PROVIDED RECORDS: Begin

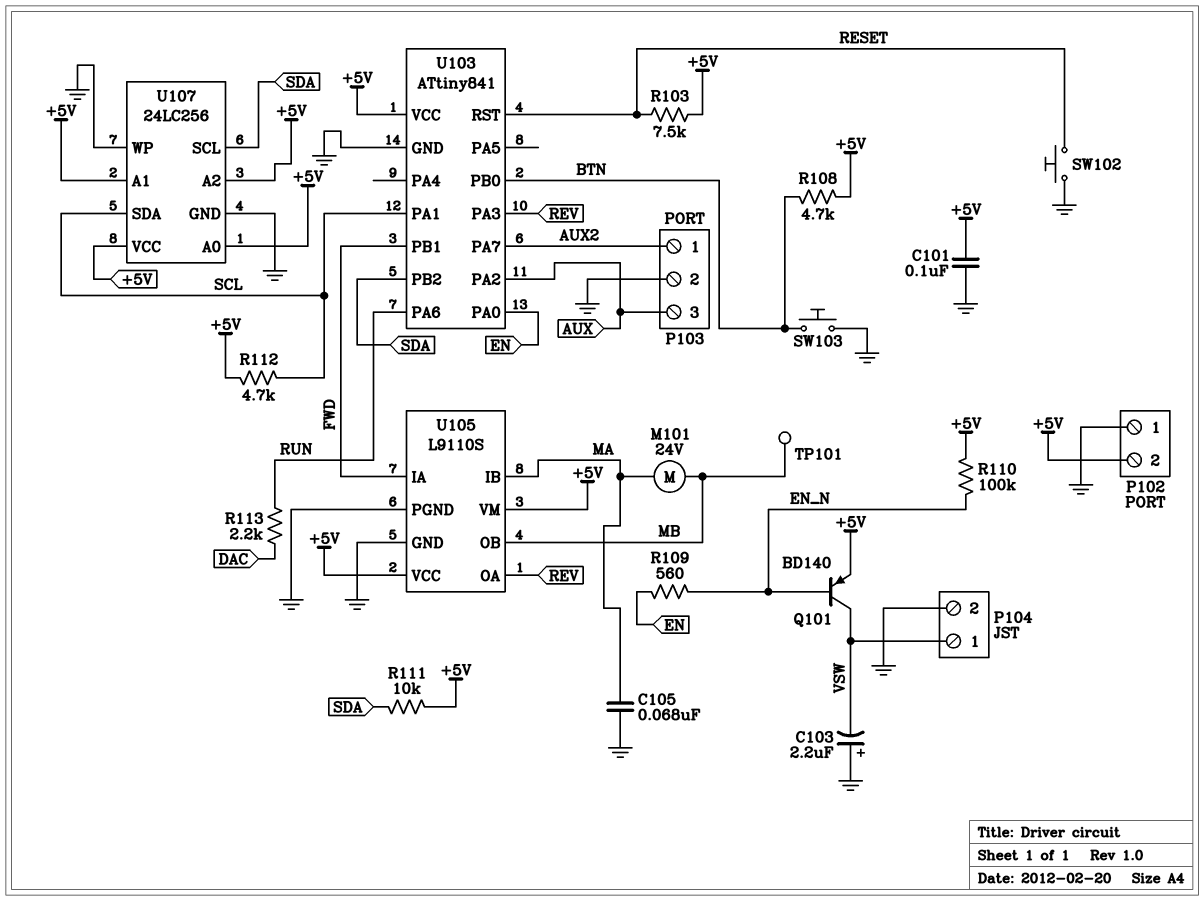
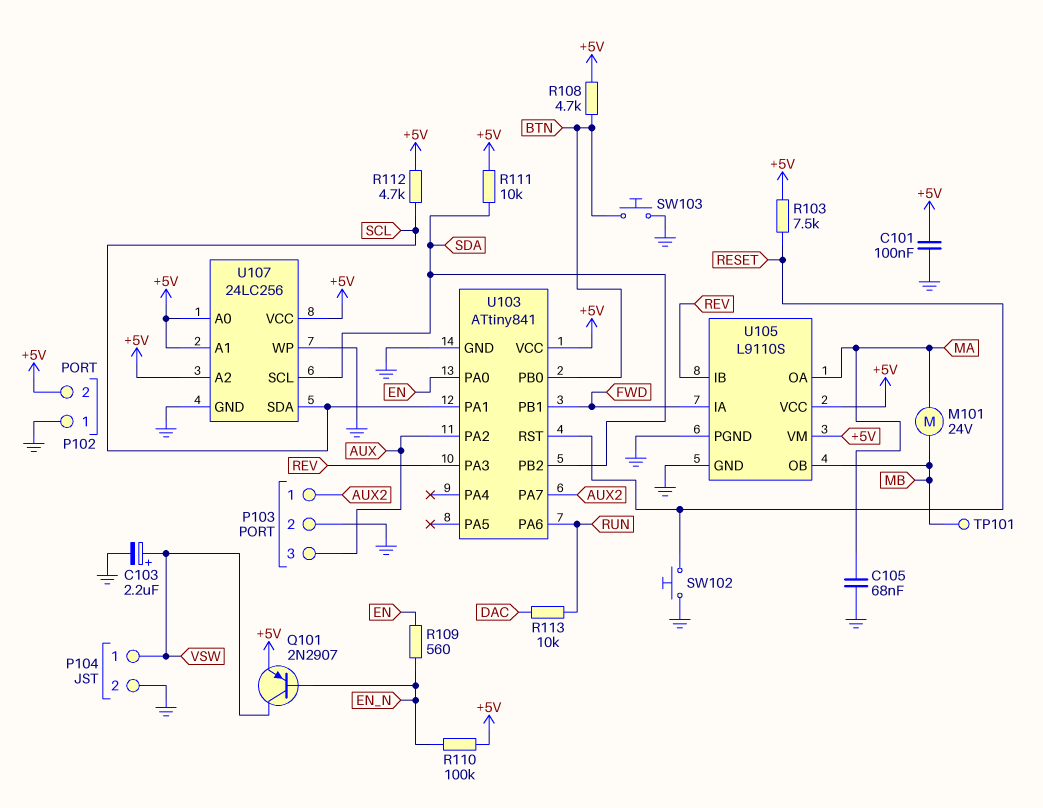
C103: 2.2uF (plus GND, minus VSW) -> 2.2uF (plus VSW, minus GND)
Q101: PNP BD140 (B EN_N, C VSW, E +5V) -> PNP 2N2907 (B EN_N, C VSW, E +5V)
R113: 2.2k (DAC, RUN) -> 10k (DAC, RUN)
U105 pin IB: MA -> REV
U105 pin OA: REV -> MA

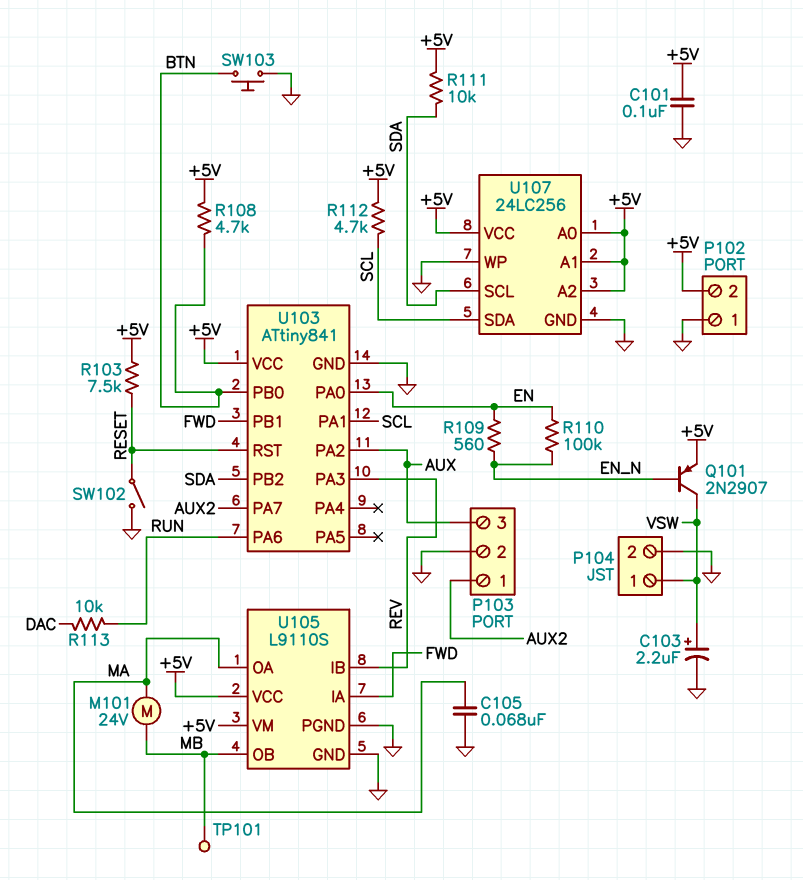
R110: 100k (+5V, EN_N) -> 100k (EN, EN_N)
SW102: button (GND, RESET) -> switch (GND, RESET)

PROVIDED RECORDS: End

WORK REQUIRED
The answer is the records above, repeated exactly, with no picture in it.

SOLUTION FOR THIS TASK
C103: 2.2uF (plus GND, minus VSW) -> 2.2uF (plus VSW, minus GND)
Q101: PNP BD140 (B EN_N, C VSW, E +5V) -> PNP 2N2907 (B EN_N, C VSW, E +5V)
R113: 2.2k (DAC, RUN) -> 10k (DAC, RUN)
U105 pin IB: MA -> REV
U105 pin OA: REV -> MA

R110: 100k (+5V, EN_N) -> 100k (EN, EN_N)
SW102: button (GND, RESET) -> switch (GND, RESET)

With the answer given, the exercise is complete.